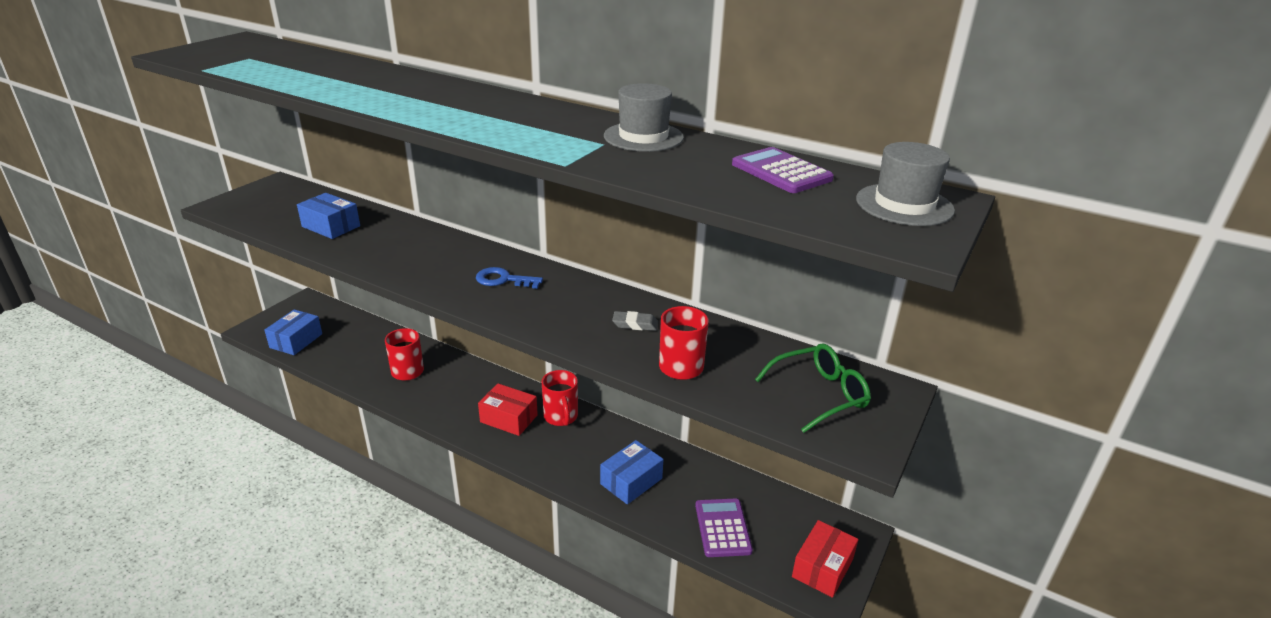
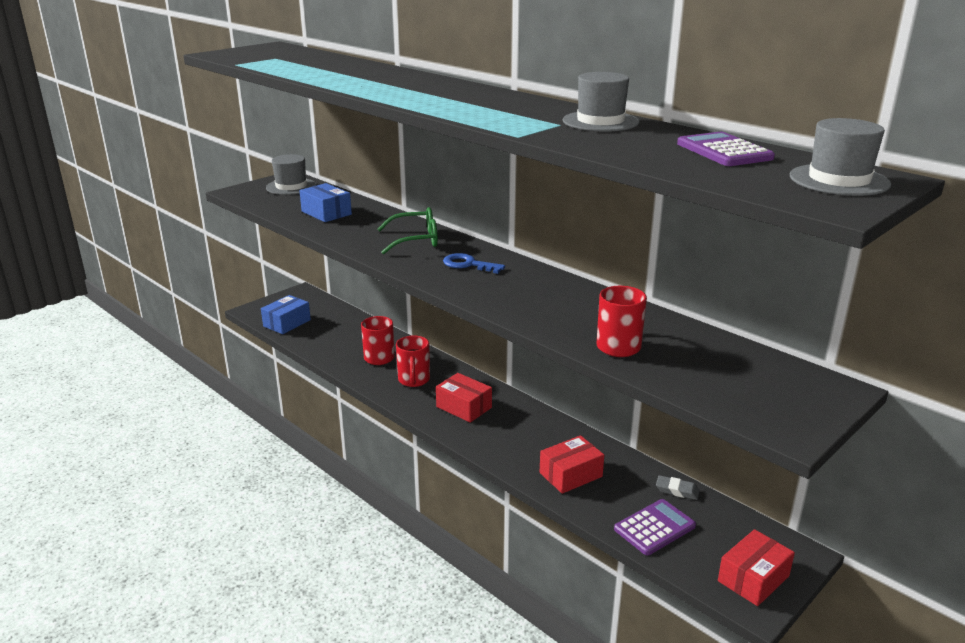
camera: 15 degrees right, 5 degrees down
(282, 194) = (291, 187): none -> grey hat
(561, 417) = (514, 412): red mug -> red mug (414, 380)
(631, 481) = (570, 475): blue box -> red box
(635, 324) = (583, 309): grey eraser -> grey eraser (677, 490)
(722, 528) = (654, 528): purple calculator -> purple calculator turned 45 degrees clockwise
(819, 394) = (755, 383): green glasses -> green glasses (416, 240)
◇ ◇ ◇
**PROBLEM DESCRIPTION:**
Nothing but the lines from the one holding "(561, 417) = (514, 412): red" through the last line of the data may be output, and each must match exactly.

**SOLUTION:**
(561, 417) = (514, 412): red mug -> red mug (414, 380)
(631, 481) = (570, 475): blue box -> red box
(635, 324) = (583, 309): grey eraser -> grey eraser (677, 490)
(722, 528) = (654, 528): purple calculator -> purple calculator turned 45 degrees clockwise
(819, 394) = (755, 383): green glasses -> green glasses (416, 240)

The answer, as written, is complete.